Exercise requirements: Your task is to extract every entry that follows word for word while excluding the pictures.

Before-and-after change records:
***

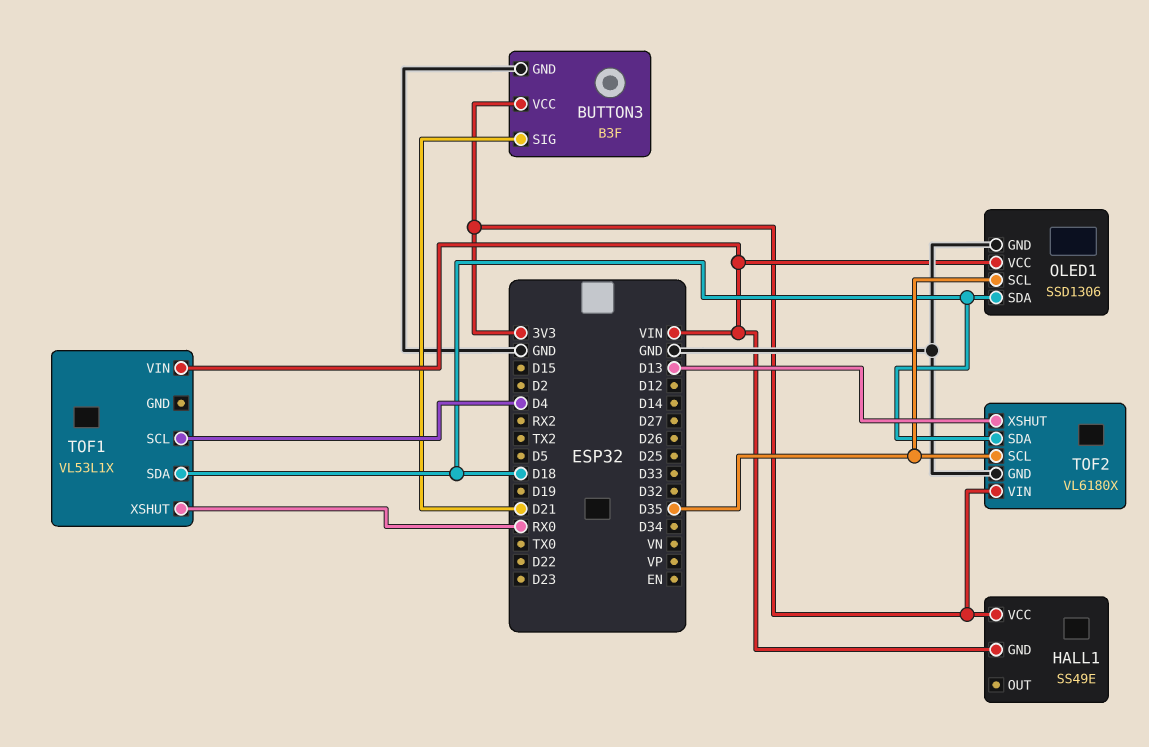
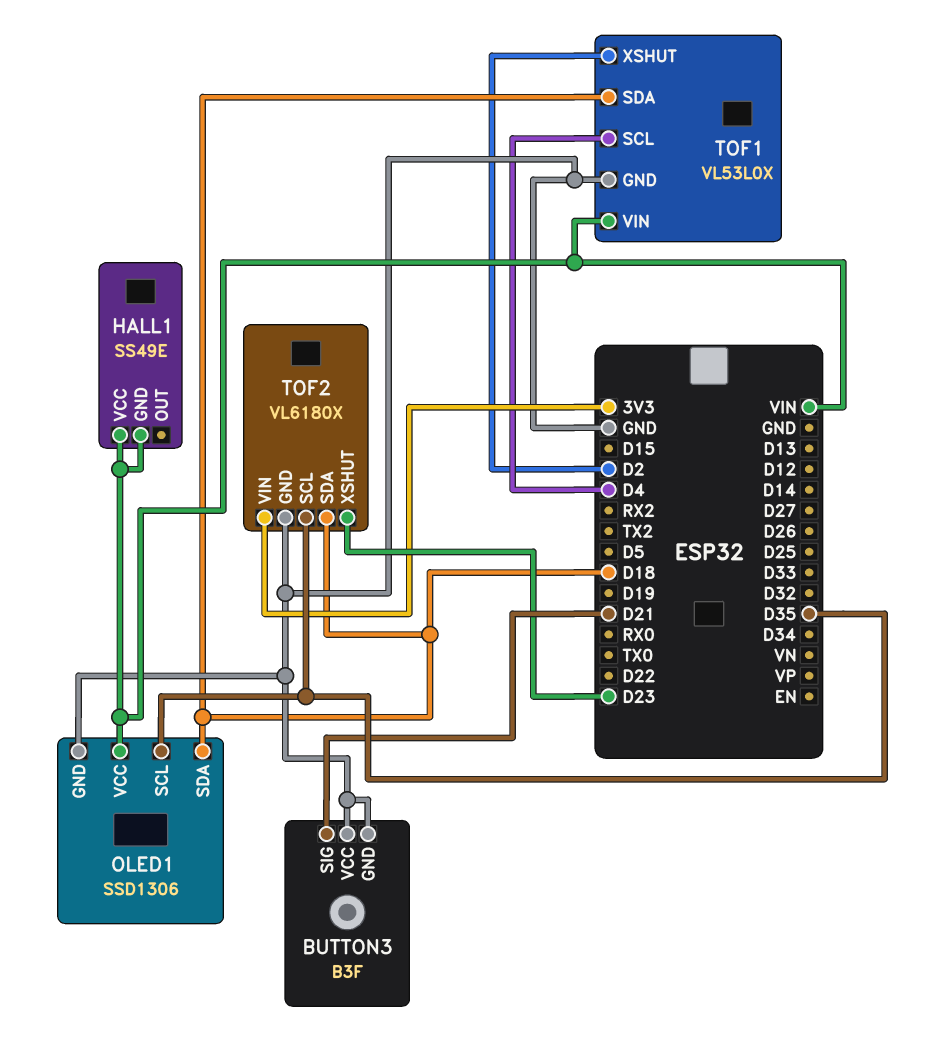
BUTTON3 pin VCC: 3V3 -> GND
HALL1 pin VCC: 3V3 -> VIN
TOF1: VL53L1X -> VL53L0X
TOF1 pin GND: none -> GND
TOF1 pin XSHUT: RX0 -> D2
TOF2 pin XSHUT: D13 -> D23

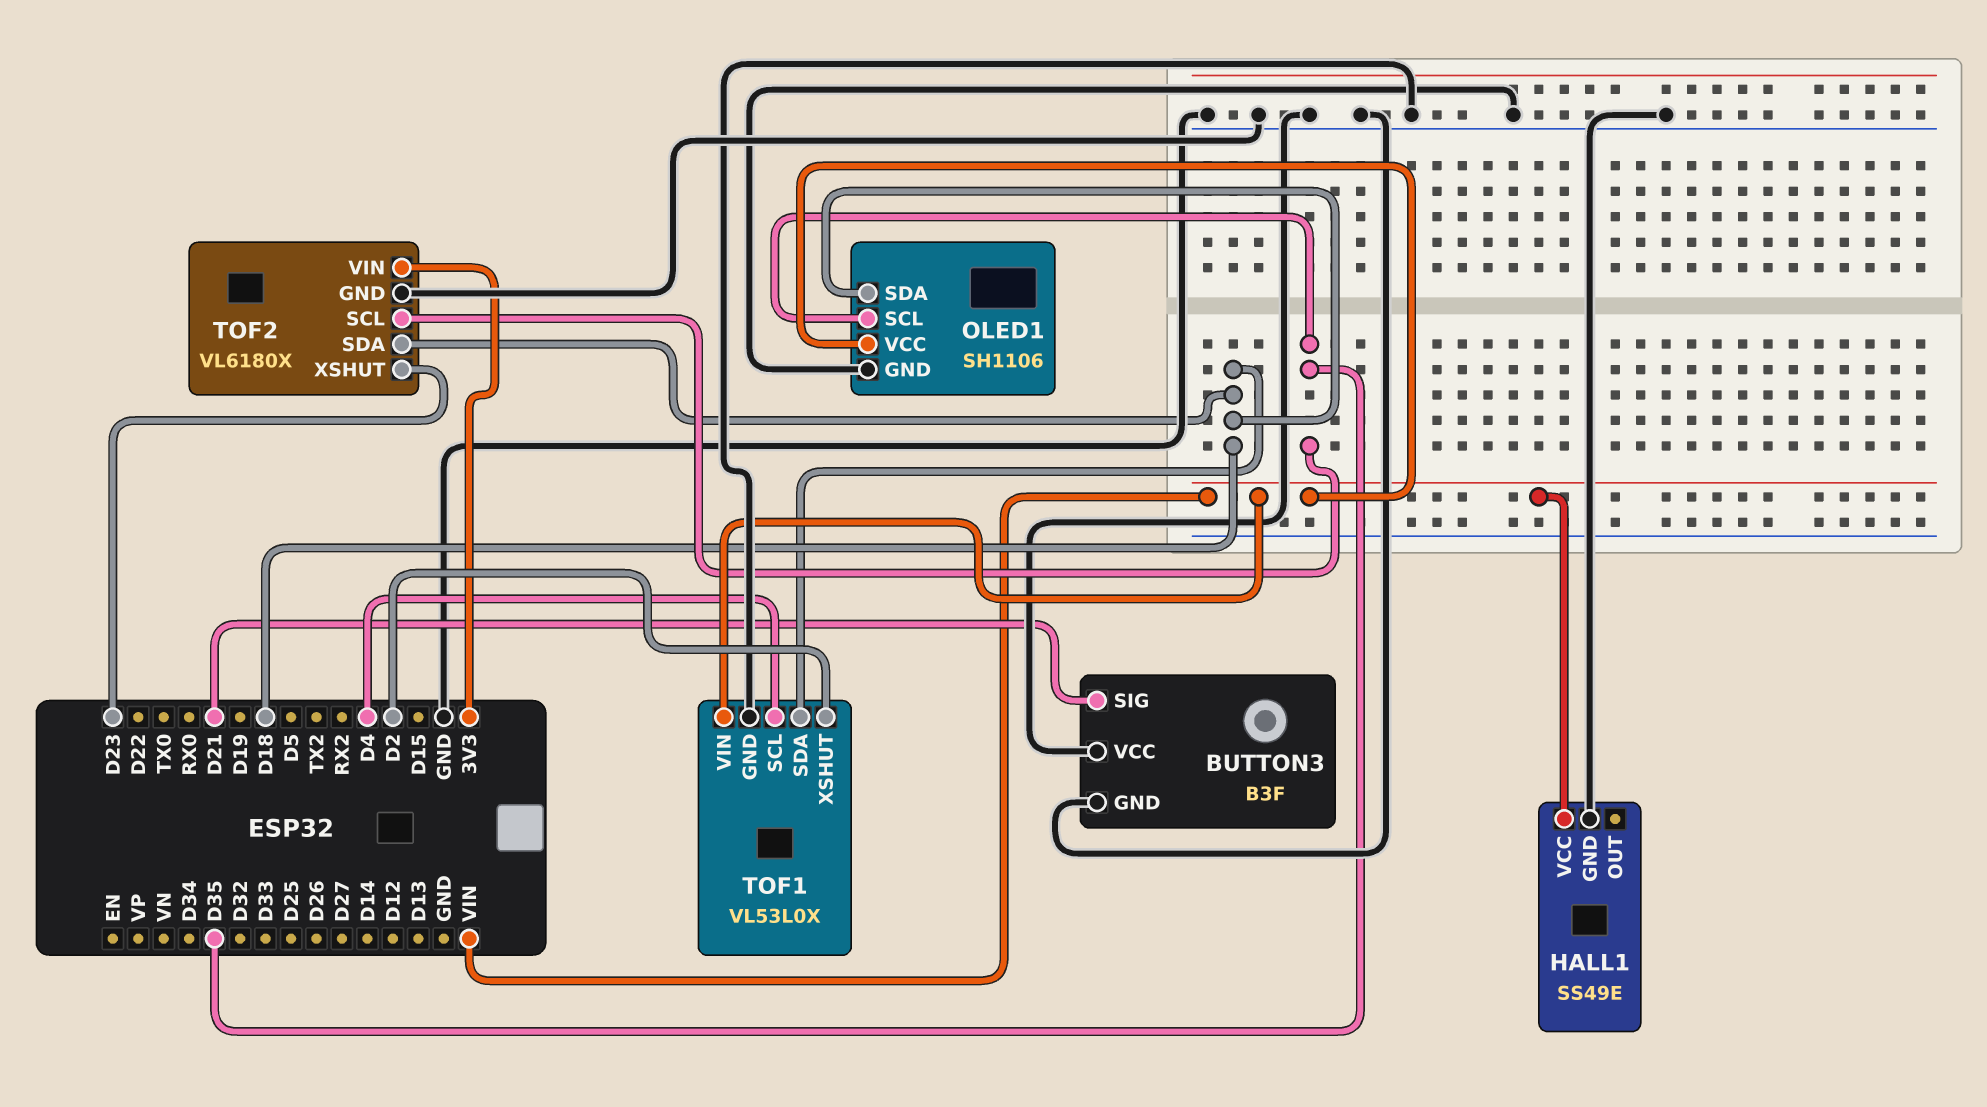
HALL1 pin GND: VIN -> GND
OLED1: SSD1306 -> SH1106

***

Output:
BUTTON3 pin VCC: 3V3 -> GND
HALL1 pin VCC: 3V3 -> VIN
TOF1: VL53L1X -> VL53L0X
TOF1 pin GND: none -> GND
TOF1 pin XSHUT: RX0 -> D2
TOF2 pin XSHUT: D13 -> D23

HALL1 pin GND: VIN -> GND
OLED1: SSD1306 -> SH1106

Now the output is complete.